[PROBLEM STATEMENT] Reproduce the top of the data verbatim, through and including the line that contains "now: violet_phone".

[Before-and-after object listings]

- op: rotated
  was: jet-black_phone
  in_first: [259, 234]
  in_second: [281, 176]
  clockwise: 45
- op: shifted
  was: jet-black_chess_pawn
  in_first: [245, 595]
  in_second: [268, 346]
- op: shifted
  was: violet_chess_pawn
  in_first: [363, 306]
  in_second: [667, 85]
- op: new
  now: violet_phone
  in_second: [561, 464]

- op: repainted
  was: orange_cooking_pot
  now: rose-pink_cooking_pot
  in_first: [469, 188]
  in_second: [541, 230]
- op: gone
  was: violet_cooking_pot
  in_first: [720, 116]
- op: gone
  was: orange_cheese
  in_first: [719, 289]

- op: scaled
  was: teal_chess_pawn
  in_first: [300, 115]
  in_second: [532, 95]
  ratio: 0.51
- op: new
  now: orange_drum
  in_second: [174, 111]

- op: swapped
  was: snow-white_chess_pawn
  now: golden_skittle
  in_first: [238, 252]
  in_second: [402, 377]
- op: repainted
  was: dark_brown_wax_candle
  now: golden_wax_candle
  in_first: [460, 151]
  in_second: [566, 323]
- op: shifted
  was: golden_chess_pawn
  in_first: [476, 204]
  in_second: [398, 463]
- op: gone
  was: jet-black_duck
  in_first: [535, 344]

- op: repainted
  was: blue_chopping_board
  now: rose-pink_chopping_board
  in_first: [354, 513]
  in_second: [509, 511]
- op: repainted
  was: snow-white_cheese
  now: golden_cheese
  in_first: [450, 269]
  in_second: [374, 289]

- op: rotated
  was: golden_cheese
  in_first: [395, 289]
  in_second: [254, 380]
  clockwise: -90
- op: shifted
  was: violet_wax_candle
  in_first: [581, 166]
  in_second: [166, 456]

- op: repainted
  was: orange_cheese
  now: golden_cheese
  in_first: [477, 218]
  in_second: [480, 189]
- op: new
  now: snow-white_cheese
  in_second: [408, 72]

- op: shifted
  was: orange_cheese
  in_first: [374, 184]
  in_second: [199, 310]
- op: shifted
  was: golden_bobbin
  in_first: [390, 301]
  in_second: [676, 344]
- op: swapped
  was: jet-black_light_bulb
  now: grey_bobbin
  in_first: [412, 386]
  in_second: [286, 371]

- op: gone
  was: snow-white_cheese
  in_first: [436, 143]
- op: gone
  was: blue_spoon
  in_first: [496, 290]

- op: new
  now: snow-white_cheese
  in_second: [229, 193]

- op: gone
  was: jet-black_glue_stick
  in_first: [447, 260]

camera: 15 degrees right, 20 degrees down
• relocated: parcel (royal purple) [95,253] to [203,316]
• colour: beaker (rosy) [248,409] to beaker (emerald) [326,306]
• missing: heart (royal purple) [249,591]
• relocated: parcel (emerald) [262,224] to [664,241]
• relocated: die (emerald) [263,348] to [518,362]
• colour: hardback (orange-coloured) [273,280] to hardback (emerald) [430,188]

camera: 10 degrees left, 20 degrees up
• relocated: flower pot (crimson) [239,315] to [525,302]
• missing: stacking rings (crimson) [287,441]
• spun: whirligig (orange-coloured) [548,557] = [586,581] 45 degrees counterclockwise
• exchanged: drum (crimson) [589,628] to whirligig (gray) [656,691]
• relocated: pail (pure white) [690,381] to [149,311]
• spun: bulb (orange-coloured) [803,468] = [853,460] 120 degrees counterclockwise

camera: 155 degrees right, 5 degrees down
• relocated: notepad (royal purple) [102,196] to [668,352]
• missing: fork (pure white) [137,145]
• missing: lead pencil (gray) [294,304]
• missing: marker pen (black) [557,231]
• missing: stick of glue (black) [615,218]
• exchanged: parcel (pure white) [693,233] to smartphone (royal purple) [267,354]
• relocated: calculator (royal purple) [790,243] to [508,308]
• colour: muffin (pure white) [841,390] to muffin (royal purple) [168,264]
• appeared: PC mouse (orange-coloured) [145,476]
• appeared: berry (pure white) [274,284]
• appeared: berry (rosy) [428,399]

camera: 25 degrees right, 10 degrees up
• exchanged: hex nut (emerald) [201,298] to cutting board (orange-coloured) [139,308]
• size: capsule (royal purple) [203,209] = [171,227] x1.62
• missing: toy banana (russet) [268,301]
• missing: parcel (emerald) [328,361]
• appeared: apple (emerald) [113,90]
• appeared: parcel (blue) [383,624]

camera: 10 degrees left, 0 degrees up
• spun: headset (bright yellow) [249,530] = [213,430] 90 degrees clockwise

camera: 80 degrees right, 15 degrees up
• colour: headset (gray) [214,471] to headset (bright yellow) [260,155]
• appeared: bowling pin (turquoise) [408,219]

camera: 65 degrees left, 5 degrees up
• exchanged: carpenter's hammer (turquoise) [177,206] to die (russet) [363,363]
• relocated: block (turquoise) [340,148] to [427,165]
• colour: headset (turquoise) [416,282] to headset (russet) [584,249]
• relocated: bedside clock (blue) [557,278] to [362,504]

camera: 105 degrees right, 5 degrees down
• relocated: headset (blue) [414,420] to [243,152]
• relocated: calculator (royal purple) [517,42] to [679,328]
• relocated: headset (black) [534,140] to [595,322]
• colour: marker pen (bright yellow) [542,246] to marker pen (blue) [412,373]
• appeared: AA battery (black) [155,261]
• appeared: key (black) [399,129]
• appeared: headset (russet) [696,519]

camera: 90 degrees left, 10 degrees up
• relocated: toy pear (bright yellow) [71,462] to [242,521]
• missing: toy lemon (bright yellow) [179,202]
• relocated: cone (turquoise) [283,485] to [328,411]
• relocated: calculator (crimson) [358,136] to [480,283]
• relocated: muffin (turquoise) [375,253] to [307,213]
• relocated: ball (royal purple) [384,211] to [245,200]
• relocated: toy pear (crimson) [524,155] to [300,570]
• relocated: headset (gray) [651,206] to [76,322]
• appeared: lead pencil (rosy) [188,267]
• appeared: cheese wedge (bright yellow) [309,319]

[COMPLETED TASK]
- op: rotated
  was: jet-black_phone
  in_first: [259, 234]
  in_second: [281, 176]
  clockwise: 45
- op: shifted
  was: jet-black_chess_pawn
  in_first: [245, 595]
  in_second: [268, 346]
- op: shifted
  was: violet_chess_pawn
  in_first: [363, 306]
  in_second: [667, 85]
- op: new
  now: violet_phone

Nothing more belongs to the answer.